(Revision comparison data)
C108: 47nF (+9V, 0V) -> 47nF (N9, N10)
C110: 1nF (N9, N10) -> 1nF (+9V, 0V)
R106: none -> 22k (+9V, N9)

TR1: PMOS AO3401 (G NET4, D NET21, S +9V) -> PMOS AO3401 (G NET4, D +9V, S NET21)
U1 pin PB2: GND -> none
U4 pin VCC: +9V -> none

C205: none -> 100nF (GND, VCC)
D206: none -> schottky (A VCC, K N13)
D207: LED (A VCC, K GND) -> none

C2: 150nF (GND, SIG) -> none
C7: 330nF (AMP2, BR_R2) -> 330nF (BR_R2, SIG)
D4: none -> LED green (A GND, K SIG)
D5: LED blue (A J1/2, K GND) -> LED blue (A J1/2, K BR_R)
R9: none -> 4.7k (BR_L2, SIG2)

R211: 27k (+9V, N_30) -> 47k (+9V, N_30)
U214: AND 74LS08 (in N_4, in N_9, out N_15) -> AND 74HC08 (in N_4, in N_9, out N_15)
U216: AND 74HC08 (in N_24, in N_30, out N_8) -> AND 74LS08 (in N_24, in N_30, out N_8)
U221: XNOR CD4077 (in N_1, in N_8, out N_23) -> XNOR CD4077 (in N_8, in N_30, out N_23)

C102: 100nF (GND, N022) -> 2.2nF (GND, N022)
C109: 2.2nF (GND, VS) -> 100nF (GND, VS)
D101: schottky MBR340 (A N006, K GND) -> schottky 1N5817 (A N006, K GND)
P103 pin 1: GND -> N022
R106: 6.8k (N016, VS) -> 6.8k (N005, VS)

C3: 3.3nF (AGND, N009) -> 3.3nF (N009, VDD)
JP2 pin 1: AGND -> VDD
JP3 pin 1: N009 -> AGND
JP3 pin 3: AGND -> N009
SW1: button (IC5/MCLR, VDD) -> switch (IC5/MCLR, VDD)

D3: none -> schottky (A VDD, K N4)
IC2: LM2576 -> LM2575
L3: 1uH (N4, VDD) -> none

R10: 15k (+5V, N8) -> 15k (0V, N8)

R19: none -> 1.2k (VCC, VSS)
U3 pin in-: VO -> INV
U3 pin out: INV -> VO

-- Directions --
The answer should be an exact copy of the lines from the first line of the data through the line with "R211: 27k (+9V, N_30) -> 47k (+9V, N_30)" and should contain nothing else.

-- Response to this exercise --
C108: 47nF (+9V, 0V) -> 47nF (N9, N10)
C110: 1nF (N9, N10) -> 1nF (+9V, 0V)
R106: none -> 22k (+9V, N9)

TR1: PMOS AO3401 (G NET4, D NET21, S +9V) -> PMOS AO3401 (G NET4, D +9V, S NET21)
U1 pin PB2: GND -> none
U4 pin VCC: +9V -> none

C205: none -> 100nF (GND, VCC)
D206: none -> schottky (A VCC, K N13)
D207: LED (A VCC, K GND) -> none

C2: 150nF (GND, SIG) -> none
C7: 330nF (AMP2, BR_R2) -> 330nF (BR_R2, SIG)
D4: none -> LED green (A GND, K SIG)
D5: LED blue (A J1/2, K GND) -> LED blue (A J1/2, K BR_R)
R9: none -> 4.7k (BR_L2, SIG2)

R211: 27k (+9V, N_30) -> 47k (+9V, N_30)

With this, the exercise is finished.